Stored dataset items
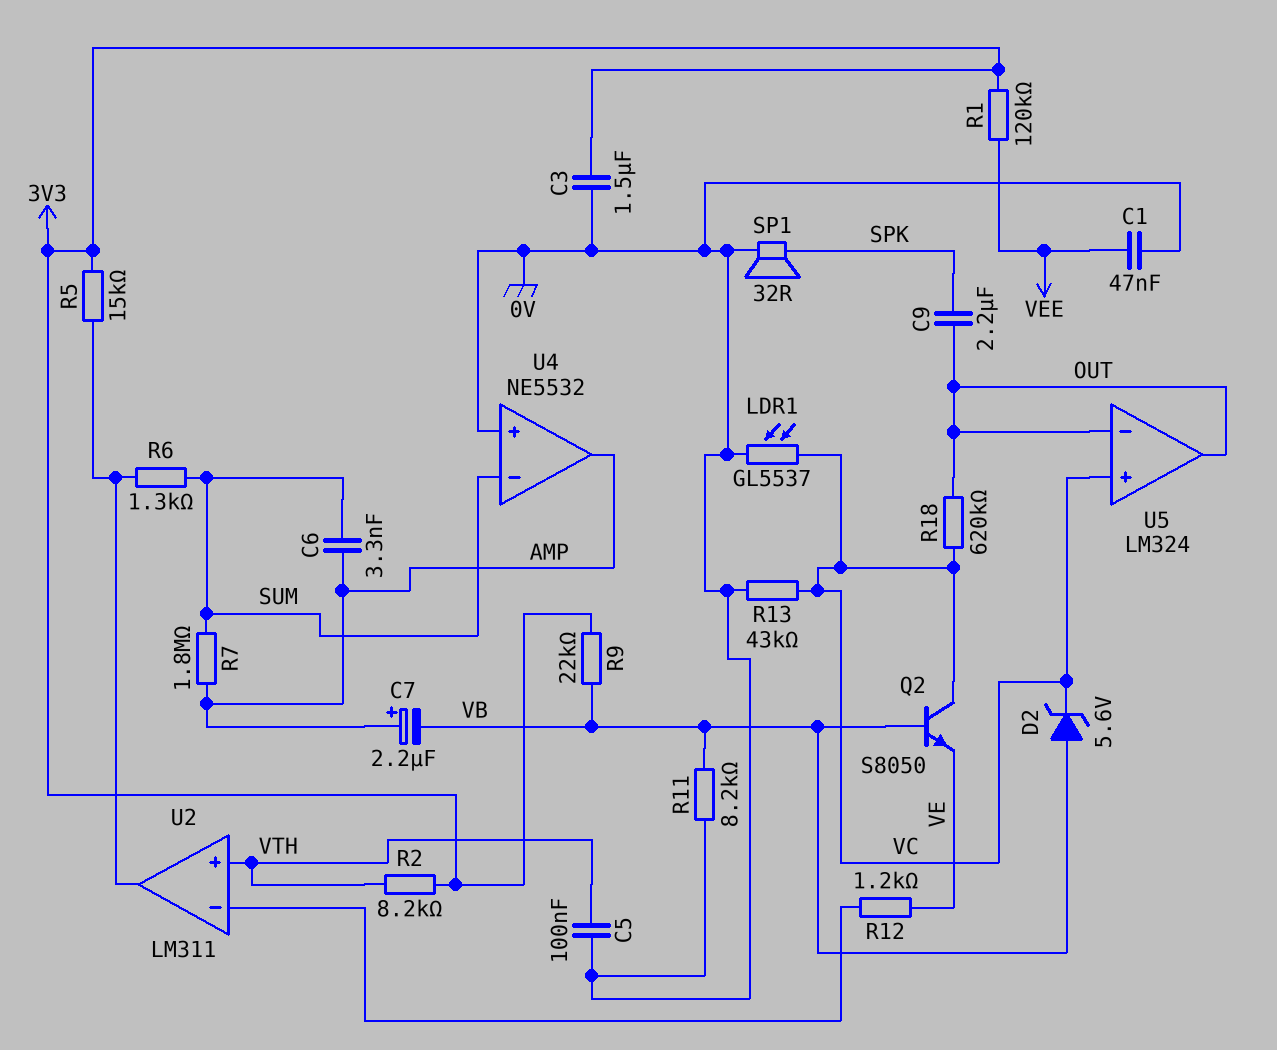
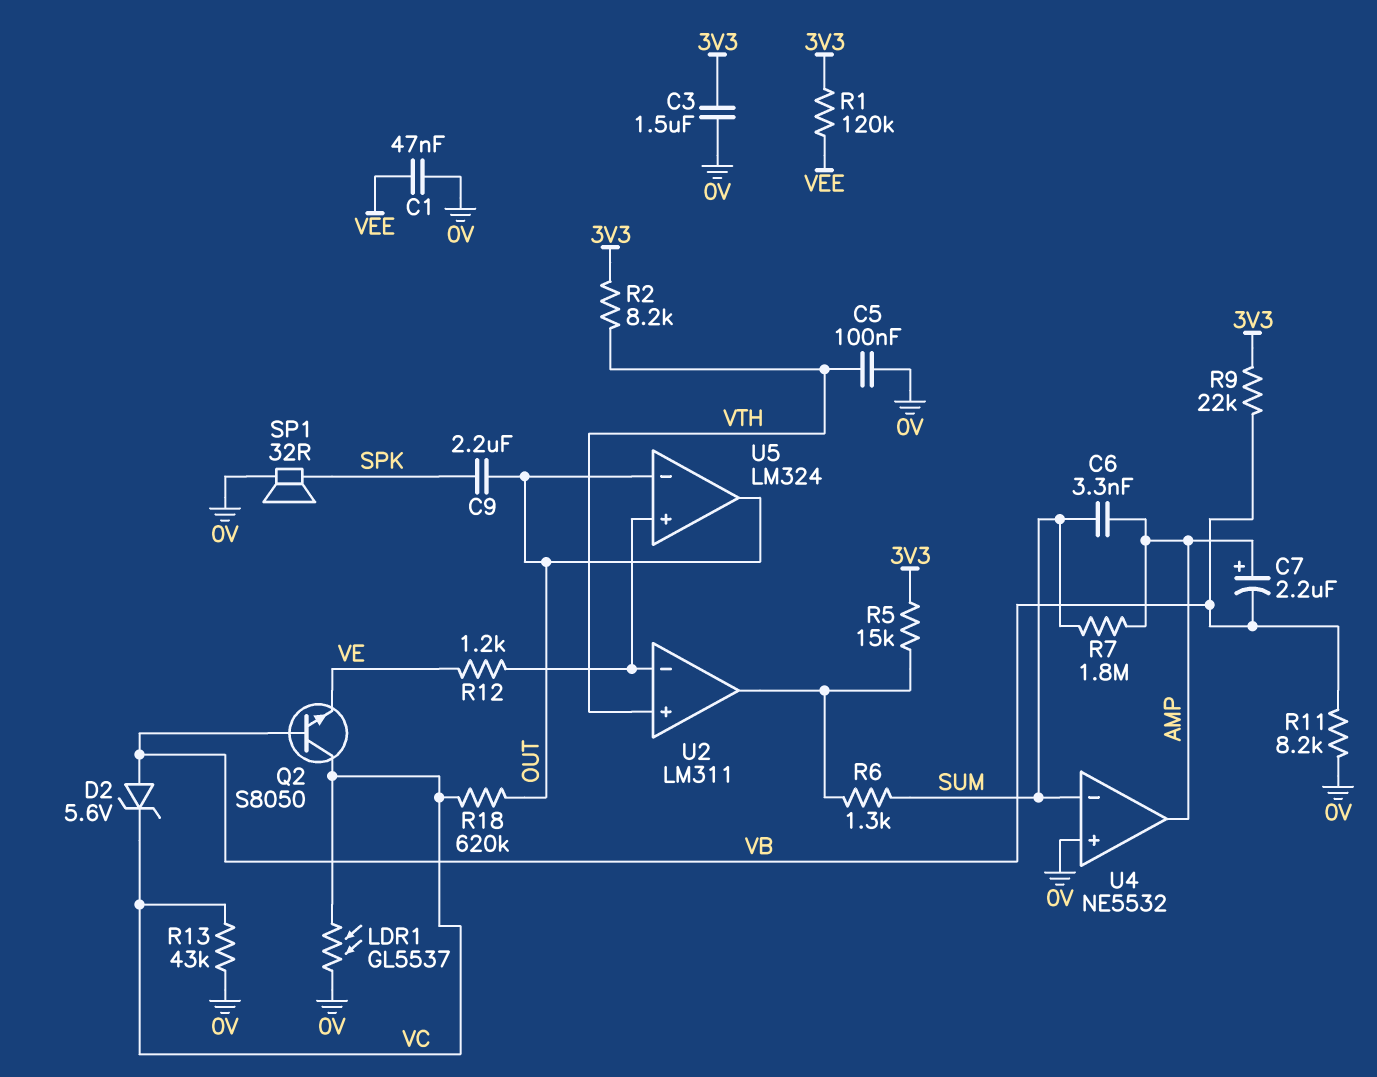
U5 pin in+: VC -> U2/in-

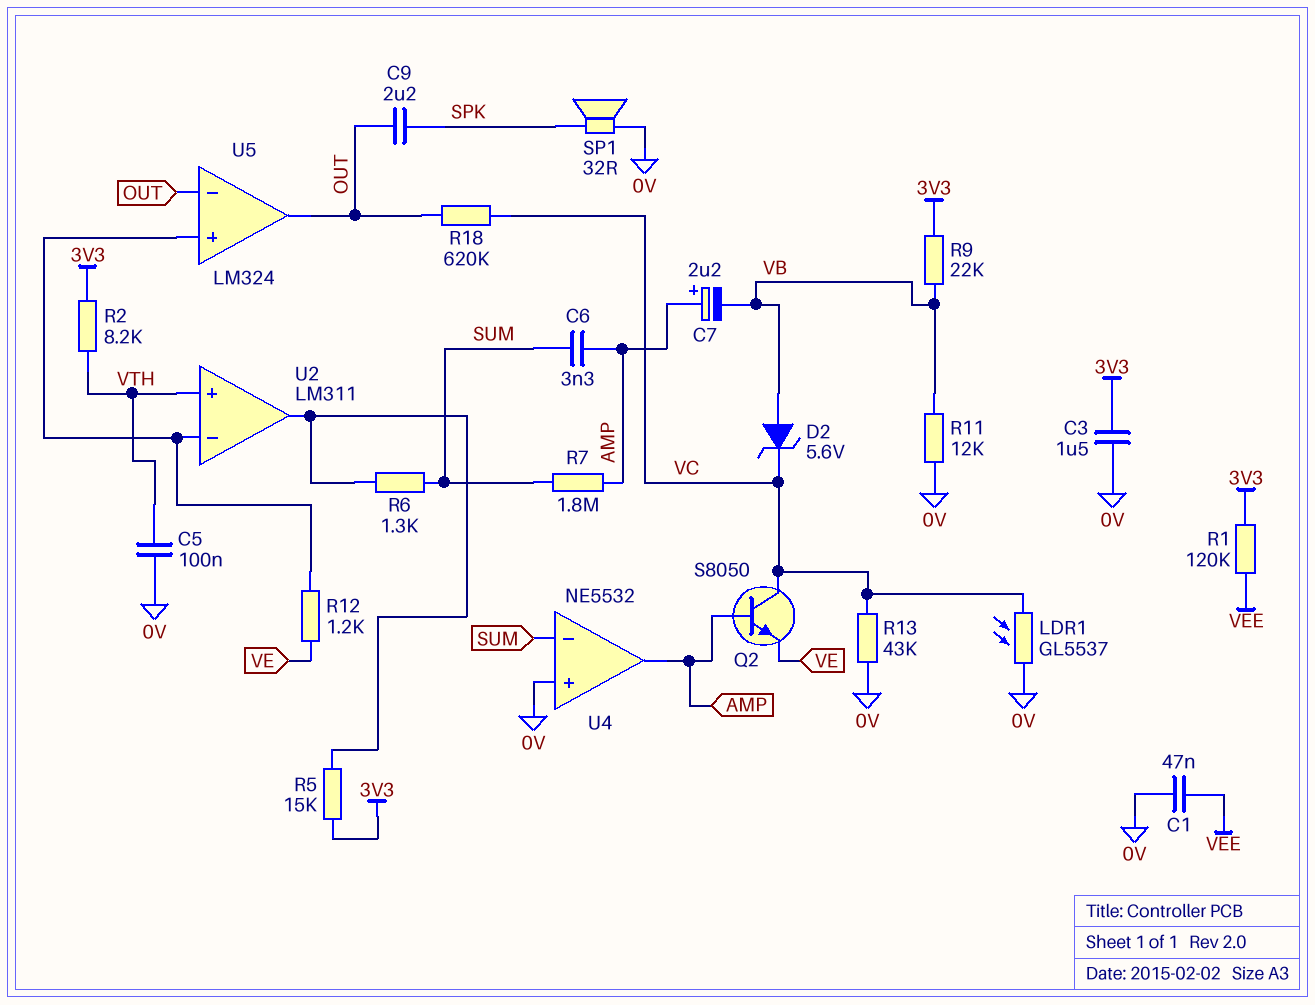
Q2: NPN S8050 (B VB, C VC, E VE) -> NPN S8050 (B AMP, C VC, E VE)
R11: 8.2k (0V, VB) -> 12k (0V, VB)

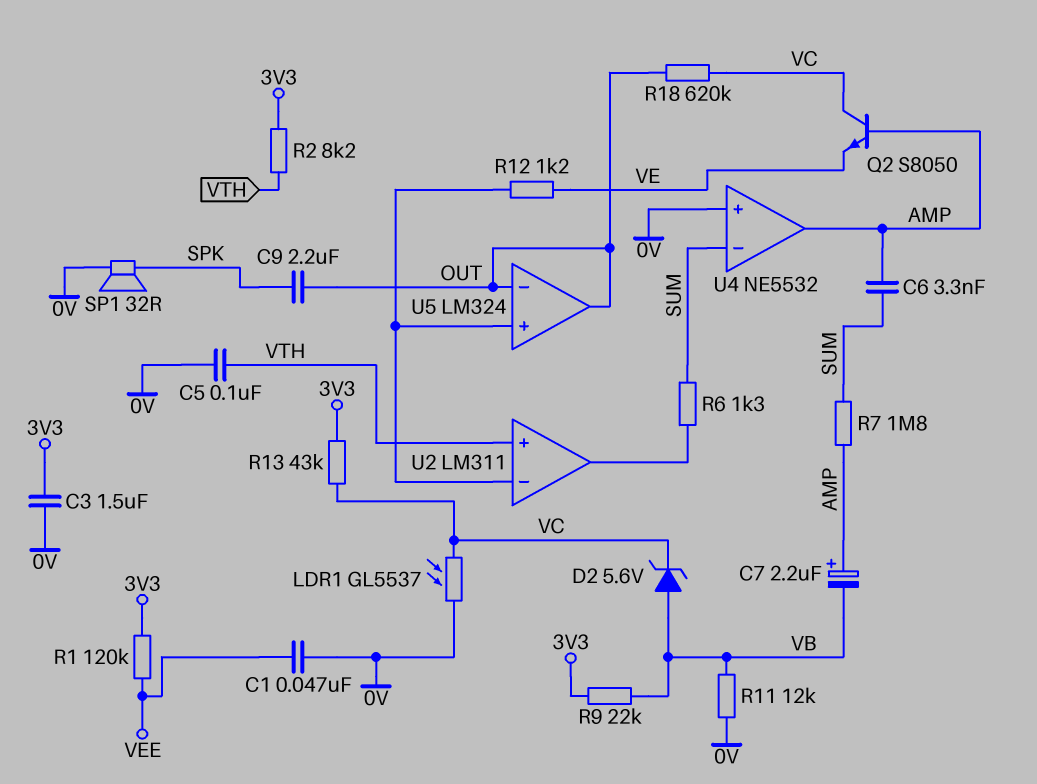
R5: 15k (3V3, U2/out) -> none
R13: 43k (0V, VC) -> 43k (3V3, VC)

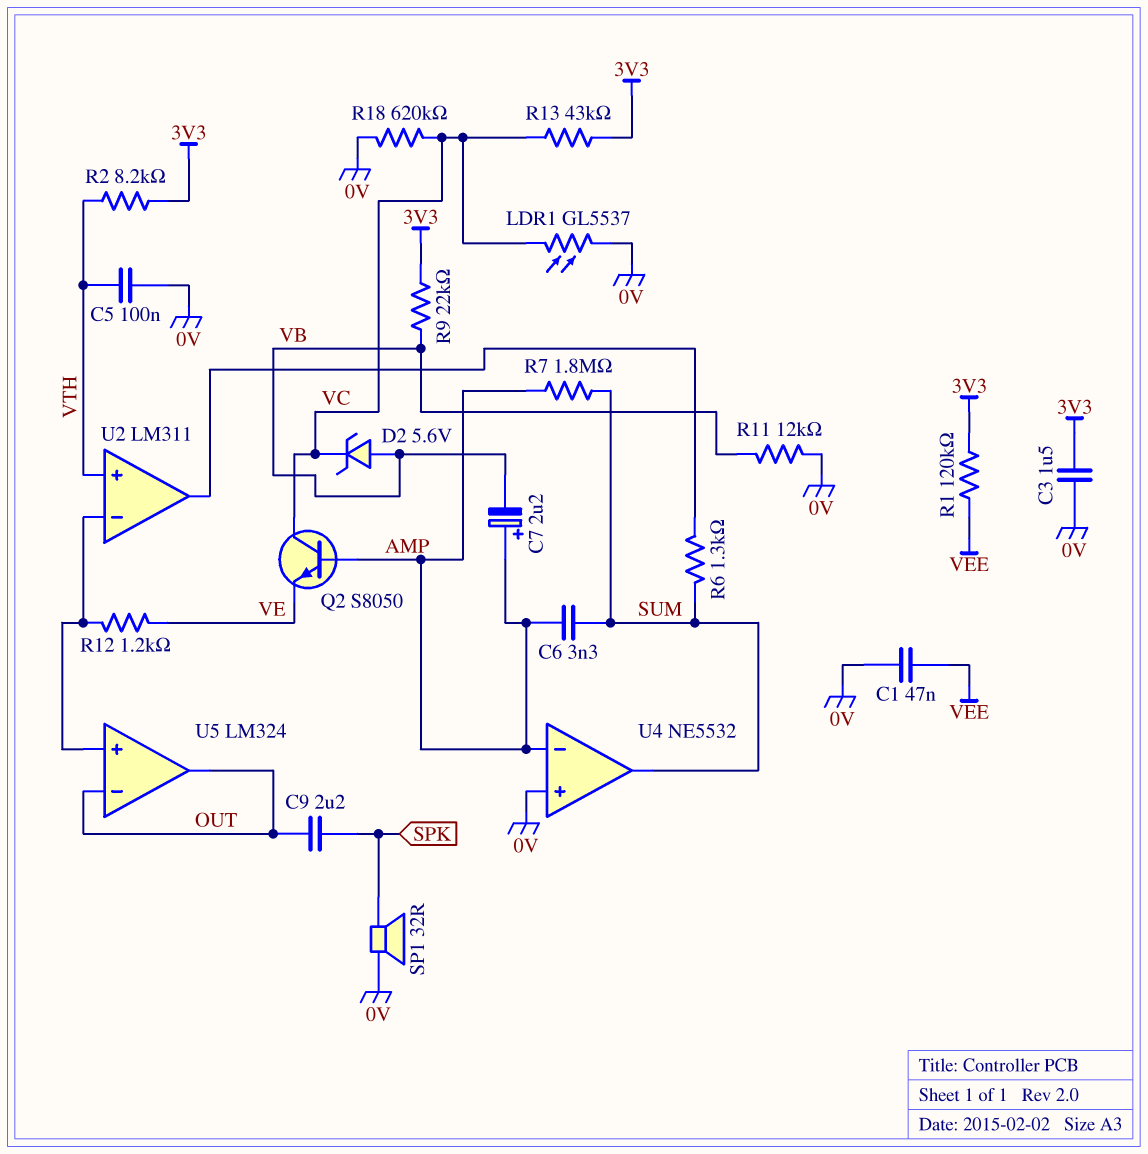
R18: 620k (OUT, VC) -> 620k (0V, VC)
U4 pin in-: SUM -> AMP
U4 pin out: AMP -> SUM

What the exercise asks ▸ Reproduce only the lines between the line with "R11: 8.2k (0V, VB) -> 12k (0V, VB)" and the final line of the records, both included, so that the copy matches them exactly and contains no pictures.

Result below ▸
R11: 8.2k (0V, VB) -> 12k (0V, VB)

R5: 15k (3V3, U2/out) -> none
R13: 43k (0V, VC) -> 43k (3V3, VC)

R18: 620k (OUT, VC) -> 620k (0V, VC)
U4 pin in-: SUM -> AMP
U4 pin out: AMP -> SUM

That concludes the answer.